** Opening RECORDS PROVIDED block **

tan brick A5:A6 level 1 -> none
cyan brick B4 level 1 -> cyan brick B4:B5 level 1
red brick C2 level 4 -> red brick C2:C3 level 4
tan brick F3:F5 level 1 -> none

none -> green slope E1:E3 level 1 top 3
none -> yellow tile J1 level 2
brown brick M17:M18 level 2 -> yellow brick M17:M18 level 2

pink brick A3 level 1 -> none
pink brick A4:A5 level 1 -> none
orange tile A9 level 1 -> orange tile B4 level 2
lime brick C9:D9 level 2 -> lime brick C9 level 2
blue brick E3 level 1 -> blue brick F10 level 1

** Closing RECORDS PROVIDED block **
** Opening RECORDS PROVIDED block **

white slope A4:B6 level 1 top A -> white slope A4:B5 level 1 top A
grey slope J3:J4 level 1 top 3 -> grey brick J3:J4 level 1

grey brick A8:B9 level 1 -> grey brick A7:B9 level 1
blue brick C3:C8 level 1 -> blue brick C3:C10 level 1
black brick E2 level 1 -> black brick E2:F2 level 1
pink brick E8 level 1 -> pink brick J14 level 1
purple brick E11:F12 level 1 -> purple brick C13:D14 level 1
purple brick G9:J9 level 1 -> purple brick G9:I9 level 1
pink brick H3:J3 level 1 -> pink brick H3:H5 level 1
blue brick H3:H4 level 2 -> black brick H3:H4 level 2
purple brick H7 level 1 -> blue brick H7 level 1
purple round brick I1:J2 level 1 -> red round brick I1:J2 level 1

** Closing RECORDS PROVIDED block **

Reprint exactly the lines above that start at the one with "white slope A4:B6" and end at the one with "purple round brick", keeping both and adding none.

* [TASK OUTPUT]
white slope A4:B6 level 1 top A -> white slope A4:B5 level 1 top A
grey slope J3:J4 level 1 top 3 -> grey brick J3:J4 level 1

grey brick A8:B9 level 1 -> grey brick A7:B9 level 1
blue brick C3:C8 level 1 -> blue brick C3:C10 level 1
black brick E2 level 1 -> black brick E2:F2 level 1
pink brick E8 level 1 -> pink brick J14 level 1
purple brick E11:F12 level 1 -> purple brick C13:D14 level 1
purple brick G9:J9 level 1 -> purple brick G9:I9 level 1
pink brick H3:J3 level 1 -> pink brick H3:H5 level 1
blue brick H3:H4 level 2 -> black brick H3:H4 level 2
purple brick H7 level 1 -> blue brick H7 level 1
purple round brick I1:J2 level 1 -> red round brick I1:J2 level 1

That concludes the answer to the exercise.